--- Input material ---
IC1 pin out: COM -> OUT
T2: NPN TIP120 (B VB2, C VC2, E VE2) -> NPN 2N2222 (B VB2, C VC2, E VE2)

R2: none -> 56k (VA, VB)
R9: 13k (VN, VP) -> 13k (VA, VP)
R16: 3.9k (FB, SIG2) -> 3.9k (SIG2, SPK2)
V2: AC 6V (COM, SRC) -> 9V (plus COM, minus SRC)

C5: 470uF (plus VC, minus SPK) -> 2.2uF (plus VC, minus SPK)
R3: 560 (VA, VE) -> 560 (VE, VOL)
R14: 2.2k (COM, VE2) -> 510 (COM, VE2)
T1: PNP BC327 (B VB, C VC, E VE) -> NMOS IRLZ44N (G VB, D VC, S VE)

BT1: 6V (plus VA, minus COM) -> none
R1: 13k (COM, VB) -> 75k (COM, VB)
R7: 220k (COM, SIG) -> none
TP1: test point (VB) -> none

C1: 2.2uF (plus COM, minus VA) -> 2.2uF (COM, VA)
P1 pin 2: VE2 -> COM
---
Your objective
Go through the data and count every line where the word "minus" appears. Give only that count.

Answer below
4